__Problem details__: Without the pictures, give the records again exactly as they appear.
===== Entries provided =====
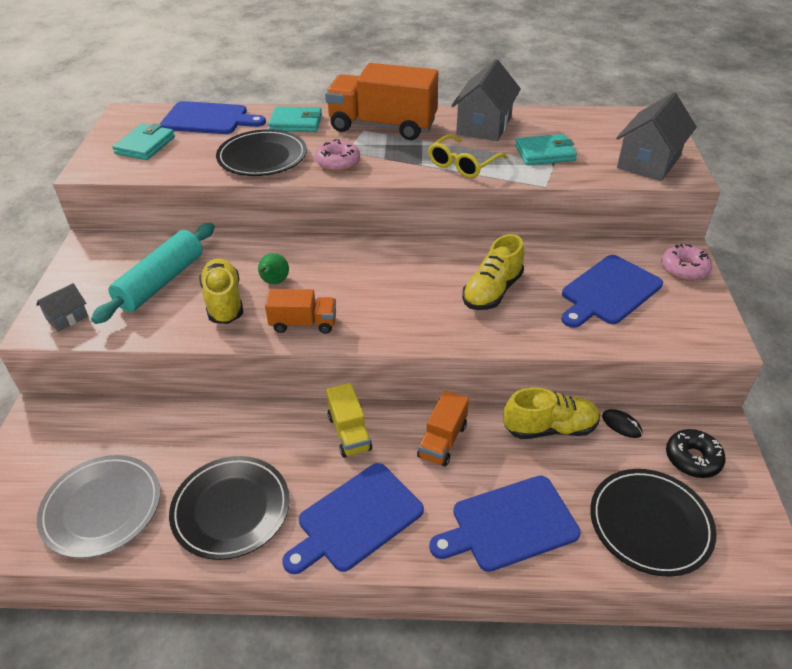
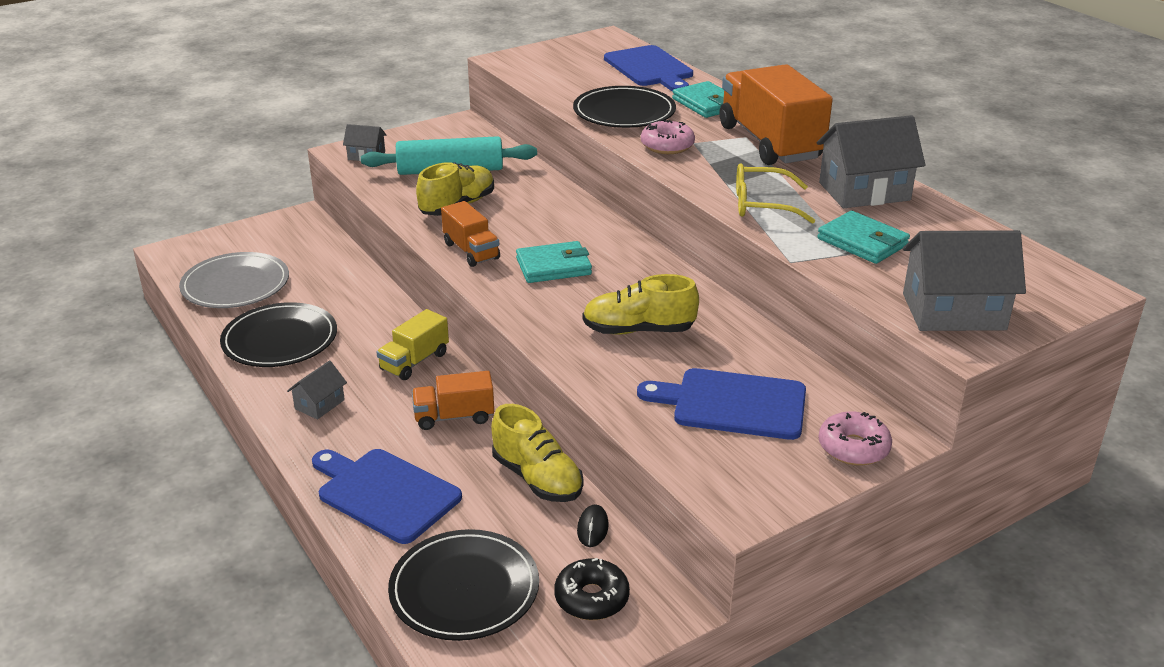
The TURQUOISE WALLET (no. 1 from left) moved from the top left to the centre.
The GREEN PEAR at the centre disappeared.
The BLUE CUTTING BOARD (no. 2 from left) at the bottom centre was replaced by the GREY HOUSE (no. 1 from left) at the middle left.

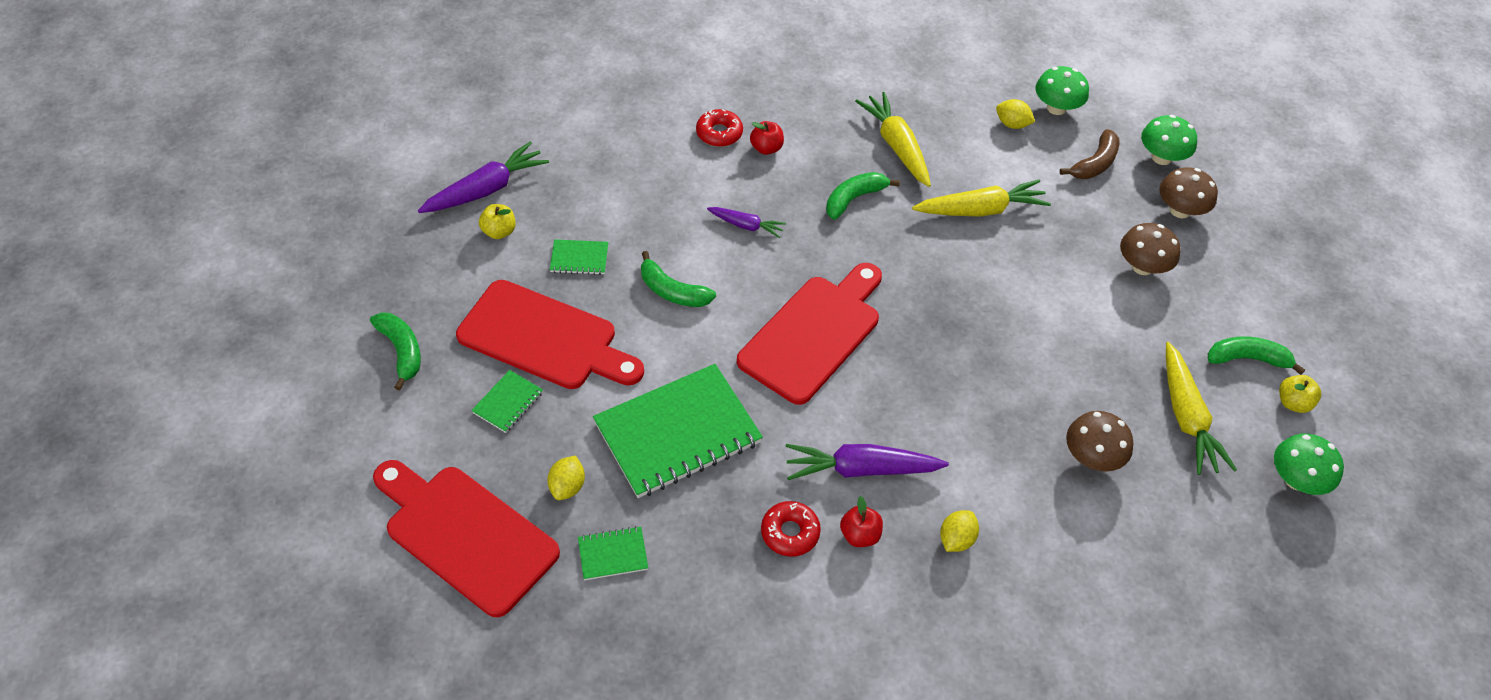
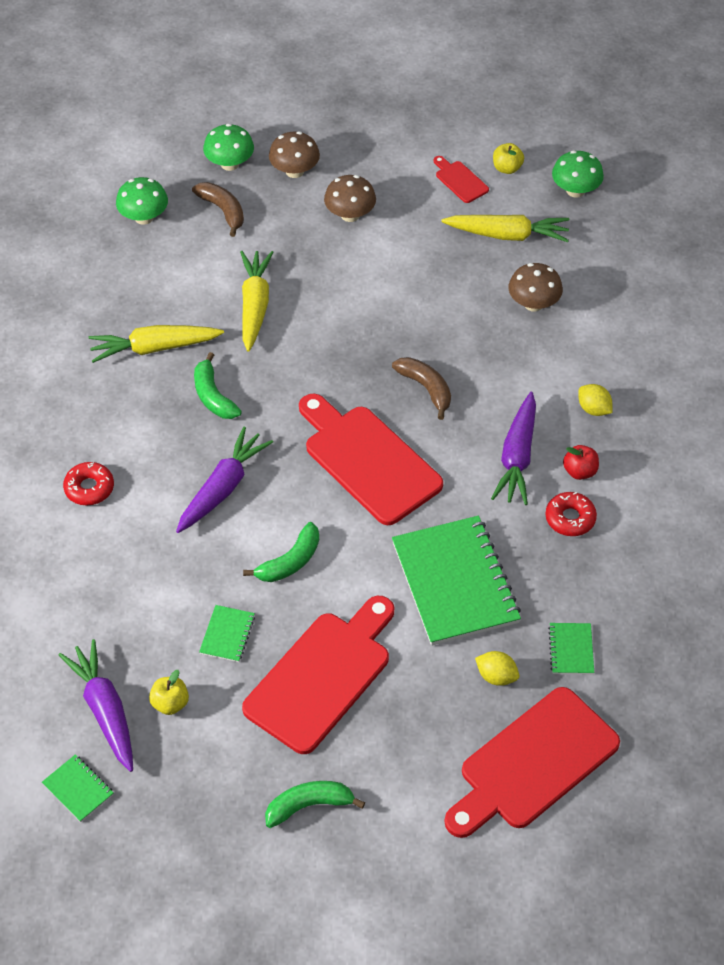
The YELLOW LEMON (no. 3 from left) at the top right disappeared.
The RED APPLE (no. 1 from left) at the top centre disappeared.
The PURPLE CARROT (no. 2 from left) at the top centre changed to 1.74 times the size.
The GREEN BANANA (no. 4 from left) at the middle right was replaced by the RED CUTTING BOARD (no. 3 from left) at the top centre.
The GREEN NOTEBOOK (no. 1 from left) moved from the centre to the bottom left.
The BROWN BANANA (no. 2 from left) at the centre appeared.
=====
__Output below__:
The TURQUOISE WALLET (no. 1 from left) moved from the top left to the centre.
The GREEN PEAR at the centre disappeared.
The BLUE CUTTING BOARD (no. 2 from left) at the bottom centre was replaced by the GREY HOUSE (no. 1 from left) at the middle left.

The YELLOW LEMON (no. 3 from left) at the top right disappeared.
The RED APPLE (no. 1 from left) at the top centre disappeared.
The PURPLE CARROT (no. 2 from left) at the top centre changed to 1.74 times the size.
The GREEN BANANA (no. 4 from left) at the middle right was replaced by the RED CUTTING BOARD (no. 3 from left) at the top centre.
The GREEN NOTEBOOK (no. 1 from left) moved from the centre to the bottom left.
The BROWN BANANA (no. 2 from left) at the centre appeared.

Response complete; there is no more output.